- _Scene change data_
━━━━━━

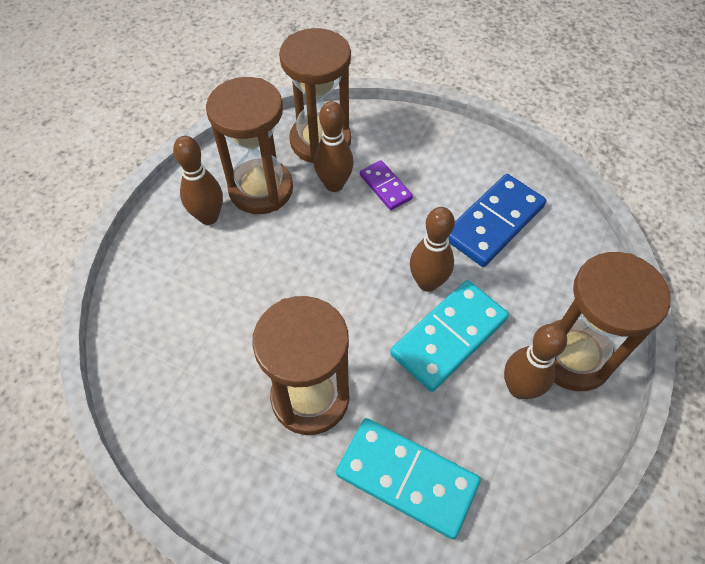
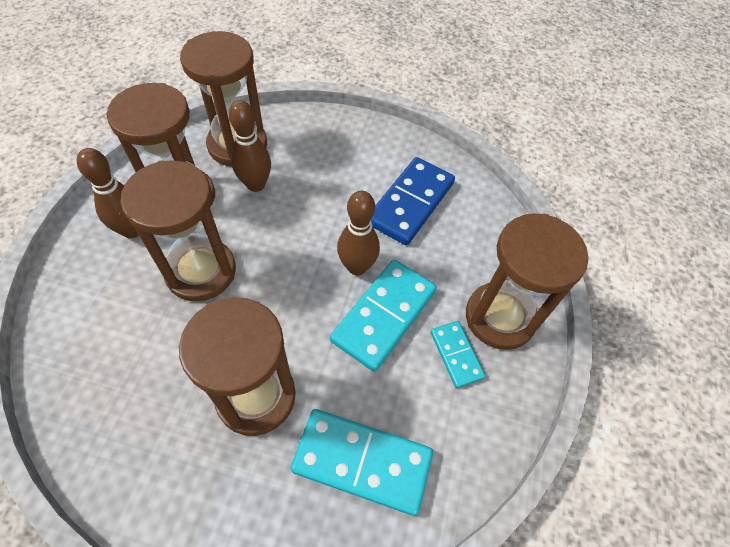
camera: 15 degrees left, 0 degrees up
(270, 267) = (201, 271): none -> brown hourglass
(385, 187) = (305, 181): purple domino -> none
(519, 388) = (456, 355): brown bowling pin -> turquoise domino

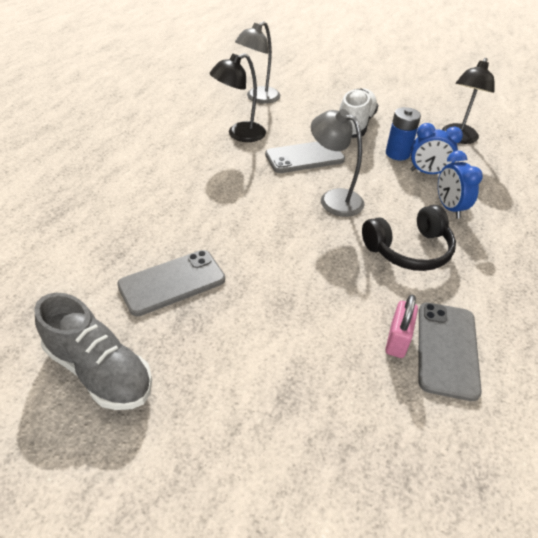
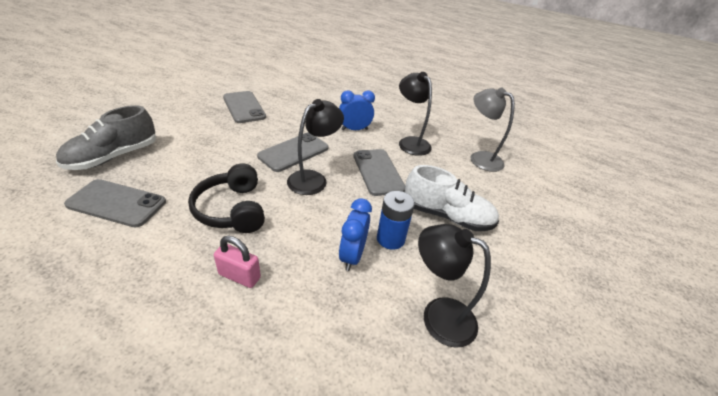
camera: 90 degrees right, 5 degrees down
(100, 370) = (194, 89): grey shoe -> grey shoe (113, 157)
(287, 217) = (294, 152): none -> grey phone
(333, 199) = (313, 179): grey lamp -> black lamp
(397, 340) = (143, 181): pink padlock -> pink padlock (239, 276)
(449, 208) = (284, 257): blue clock -> blue clock (354, 129)

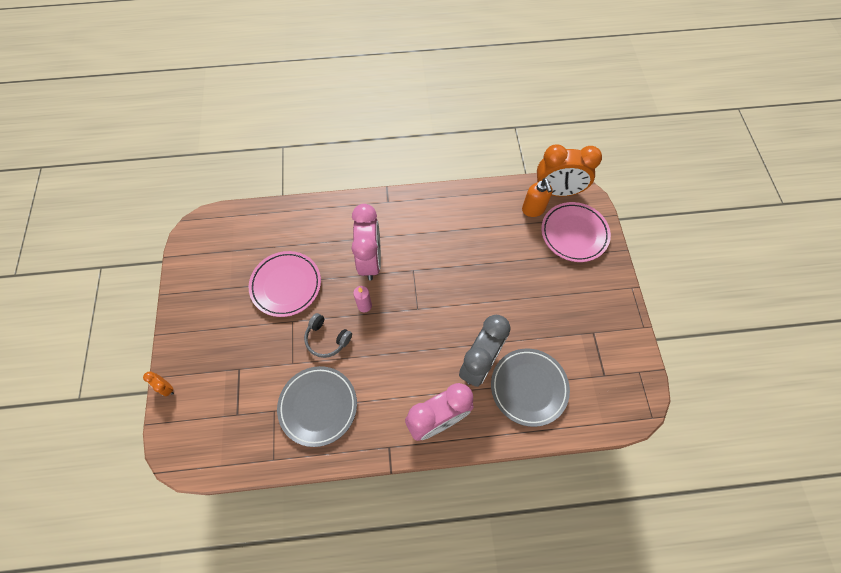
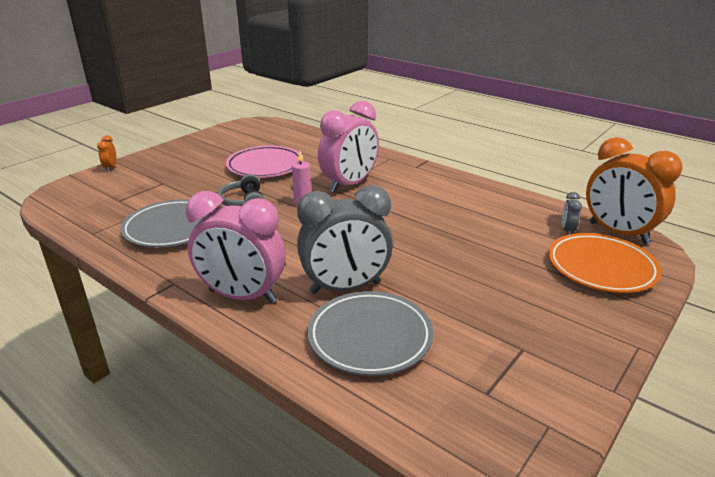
camera: 45 degrees right, 35 degrees down
(533, 209) = (567, 230): orange soap dispenser -> grey clock
(574, 234) = (601, 267): pink plate -> orange plate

━━━━━━

- _What is required_
The answer must be the lines from the first one in the records through the line containing "(333, 199) = (313, 179): grey", copied exactly, with no pictures.

- _Exercise output_
camera: 15 degrees left, 0 degrees up
(270, 267) = (201, 271): none -> brown hourglass
(385, 187) = (305, 181): purple domino -> none
(519, 388) = (456, 355): brown bowling pin -> turquoise domino

camera: 90 degrees right, 5 degrees down
(100, 370) = (194, 89): grey shoe -> grey shoe (113, 157)
(287, 217) = (294, 152): none -> grey phone
(333, 199) = (313, 179): grey lamp -> black lamp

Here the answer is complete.